* Supplied information:

┄┄┄┄┄┄┄┄┄┄┄┄┄┄┄┄┄┄┄┄

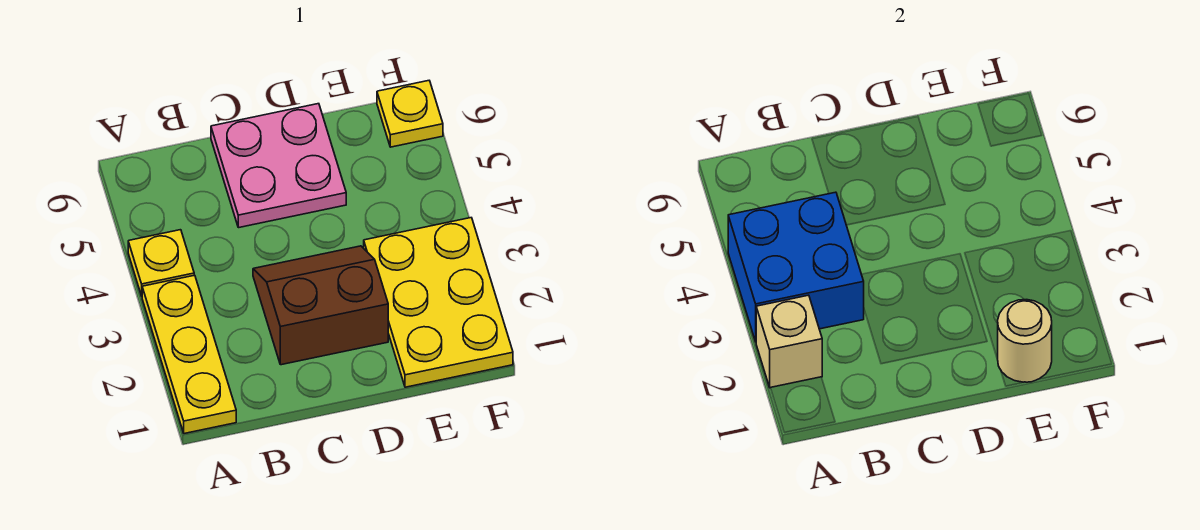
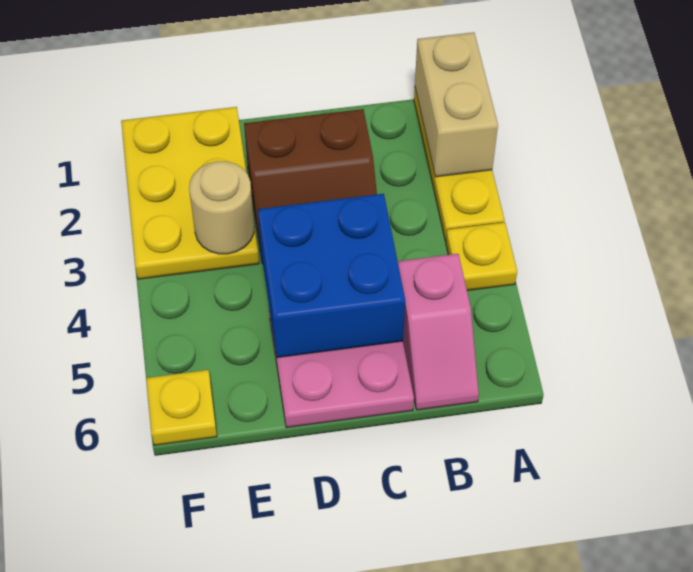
tan brick A2 level 2 -> tan brick A1:A2 level 2
blue brick A3:B4 level 2 -> blue brick C4:D5 level 2
none -> pink slope B5:B6 level 1 top 5
tan round brick E1 level 2 -> tan round brick E3 level 2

┄┄┄┄┄┄┄┄┄┄┄┄┄┄┄┄┄┄┄┄

* Your goal: None of the pictures belong in the copy; repeat all other material exactly.

* Completed task:
tan brick A2 level 2 -> tan brick A1:A2 level 2
blue brick A3:B4 level 2 -> blue brick C4:D5 level 2
none -> pink slope B5:B6 level 1 top 5
tan round brick E1 level 2 -> tan round brick E3 level 2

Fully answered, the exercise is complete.